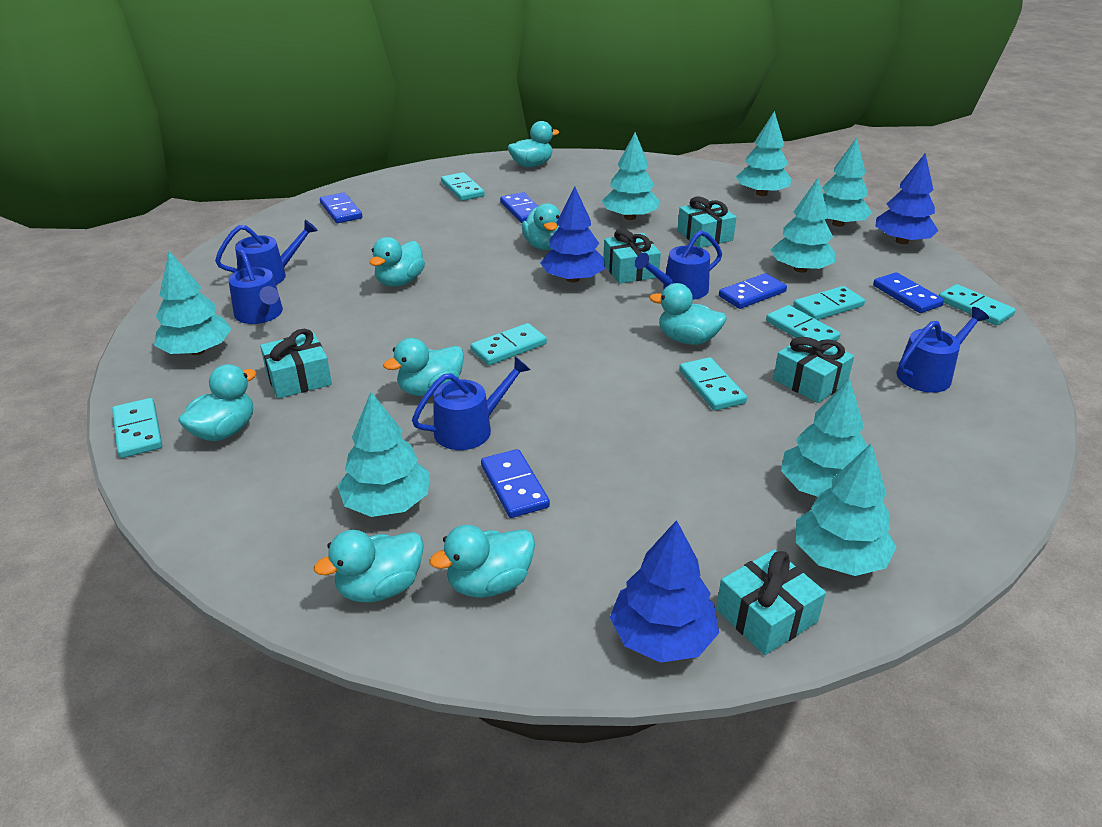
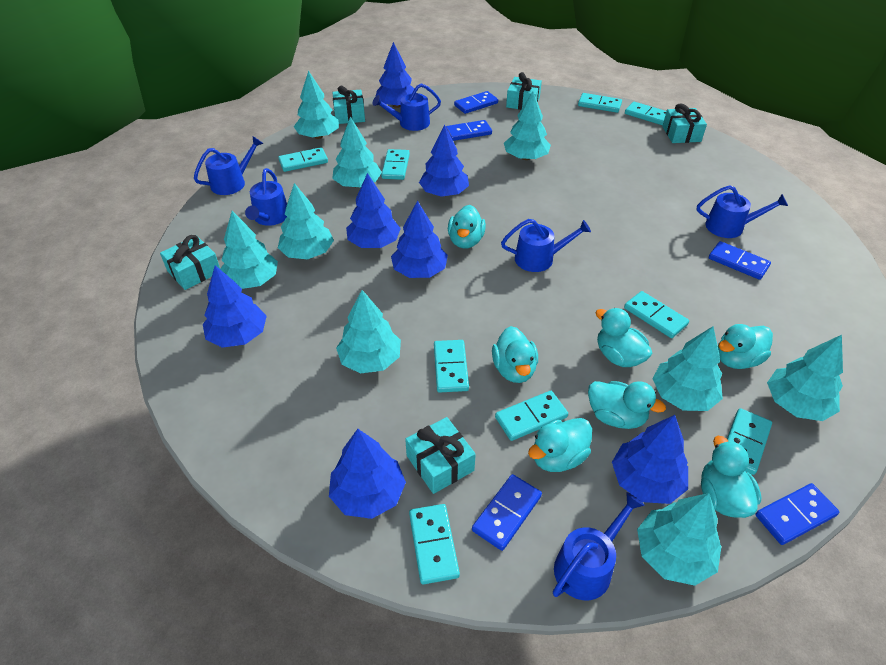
blue tree: 3 -> 7
blue watering can: 5 -> 6
turquoise domino: 7 -> 9
turquoise duck: 8 -> 7
turquoise tree: 8 -> 9

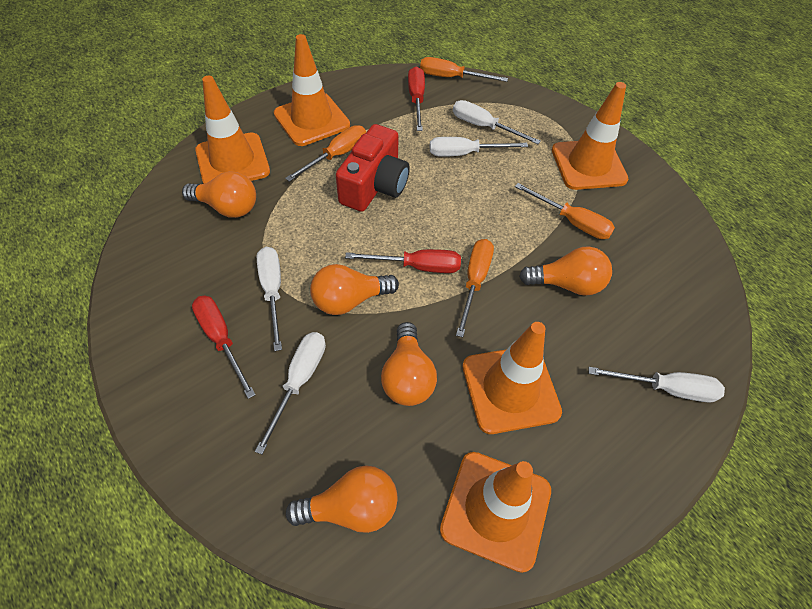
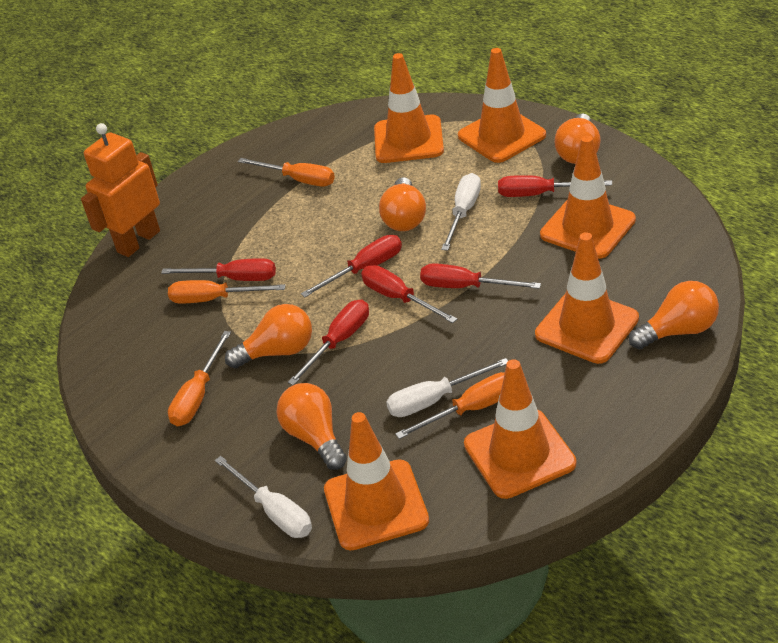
orange robot: 0 -> 1
orange traffic cone: 5 -> 6
red camera: 1 -> 0
red screwdriver: 3 -> 6
white screwdriver: 5 -> 3

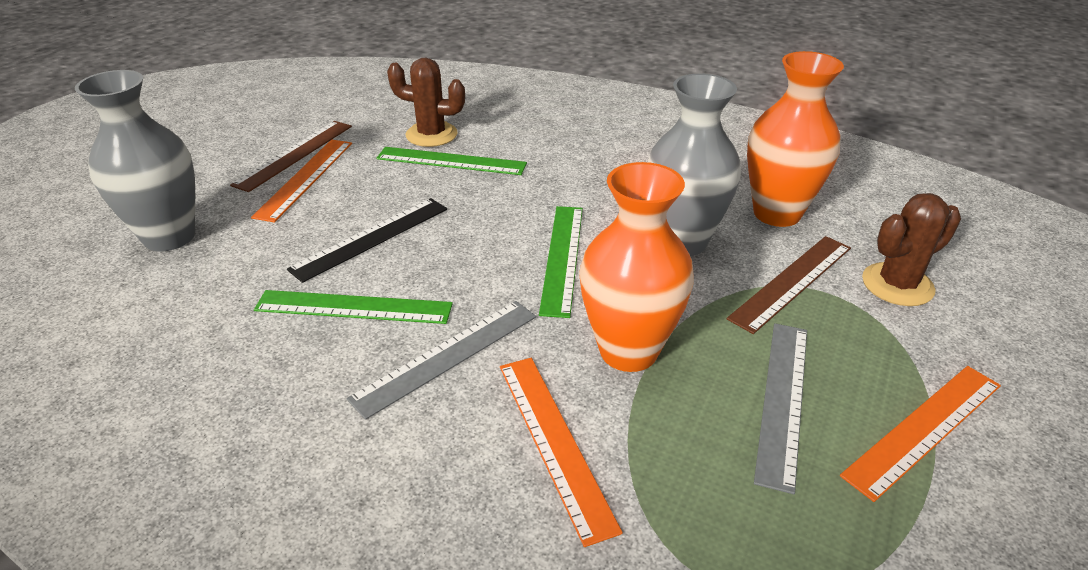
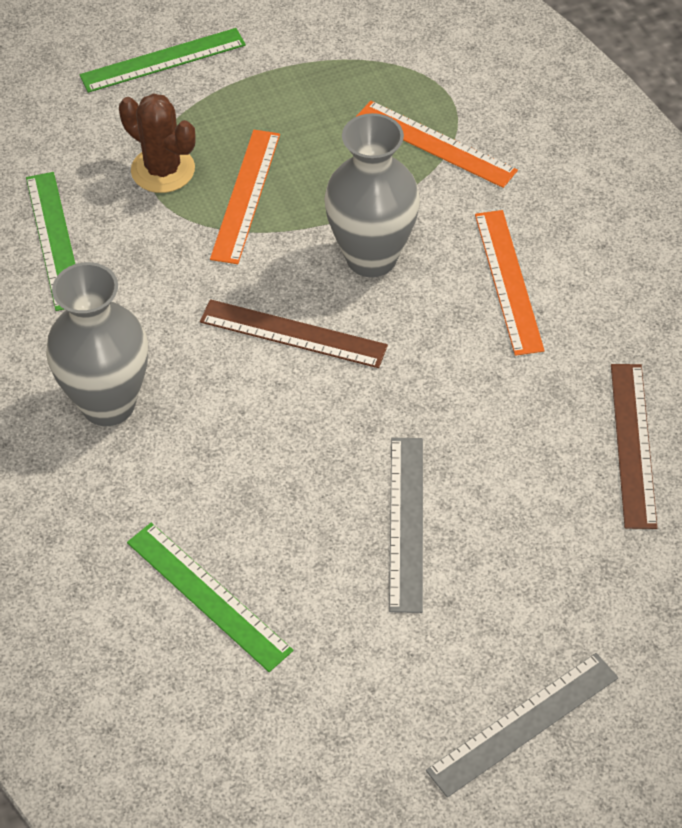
black ruler: 1 -> 0
brown cactus: 2 -> 1
orange vase: 2 -> 0

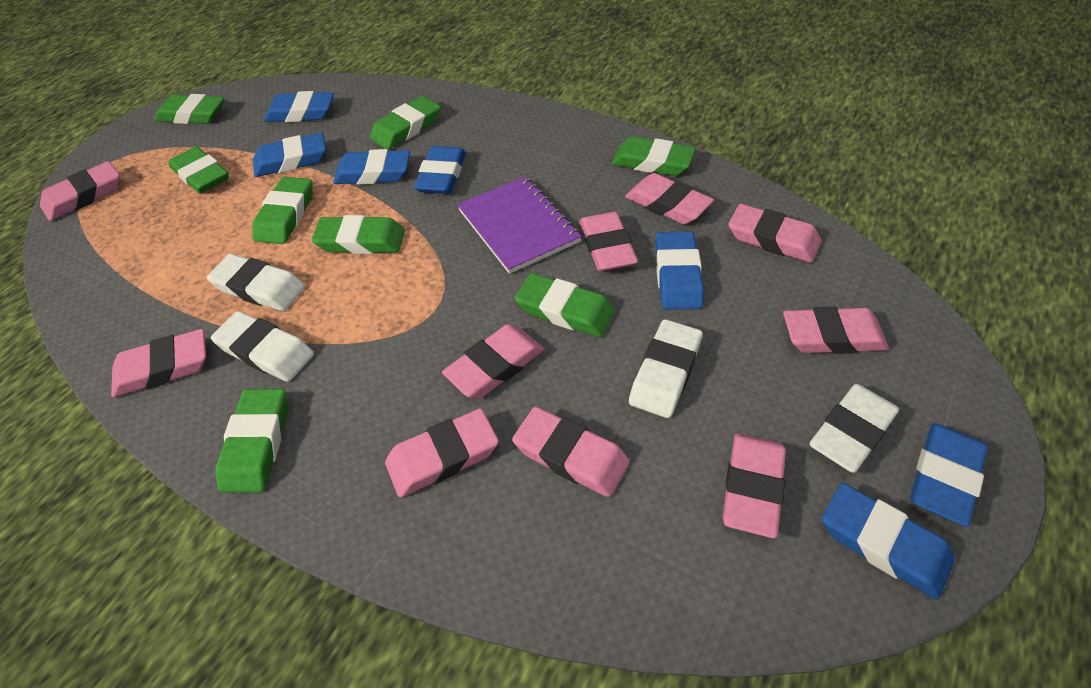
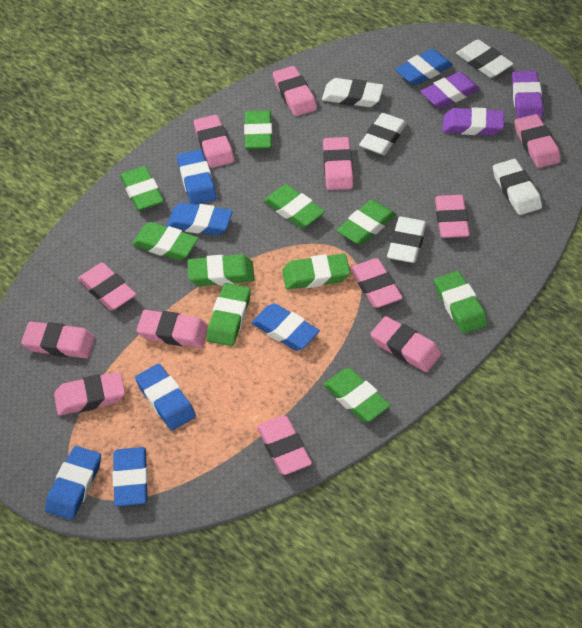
green eraser: 8 -> 10
pink eraser: 10 -> 12
purple eraser: 0 -> 3
purple notebook: 1 -> 0
white eraser: 4 -> 5

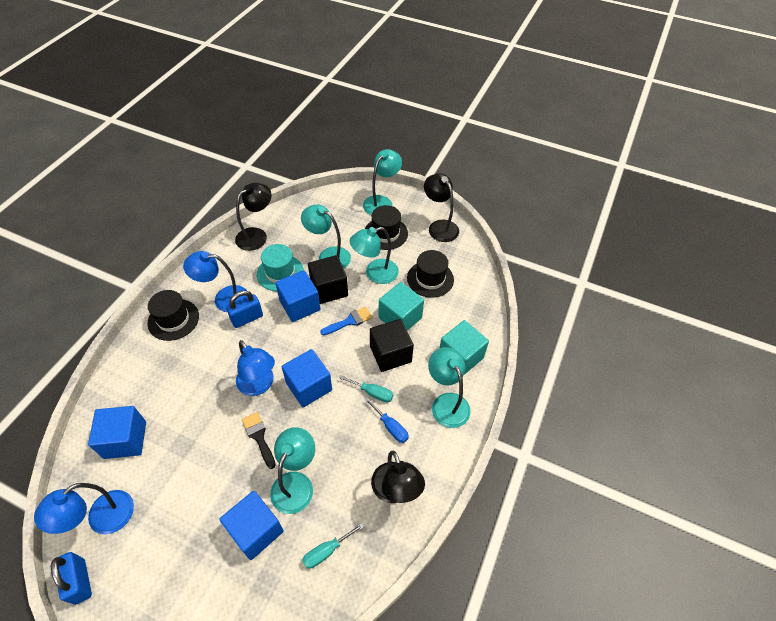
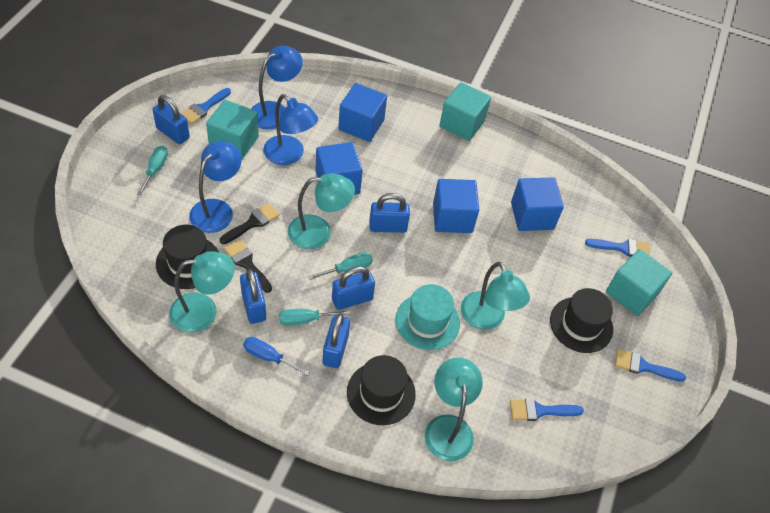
black brush: 1 -> 2
black cube: 2 -> 0
black lamp: 3 -> 0
blue brush: 1 -> 4
blue padlock: 2 -> 5
turquoise cube: 2 -> 3
turquoise lamp: 5 -> 4
turquoise screwdriver: 2 -> 3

Your task: All that belongs in the answer is the lines from the line with "brown cactus: 2 -> 1" through the closing line of the entries, inclusive, transcribed exactly and free of pictures.

Response to the exercise:
brown cactus: 2 -> 1
orange vase: 2 -> 0

green eraser: 8 -> 10
pink eraser: 10 -> 12
purple eraser: 0 -> 3
purple notebook: 1 -> 0
white eraser: 4 -> 5

black brush: 1 -> 2
black cube: 2 -> 0
black lamp: 3 -> 0
blue brush: 1 -> 4
blue padlock: 2 -> 5
turquoise cube: 2 -> 3
turquoise lamp: 5 -> 4
turquoise screwdriver: 2 -> 3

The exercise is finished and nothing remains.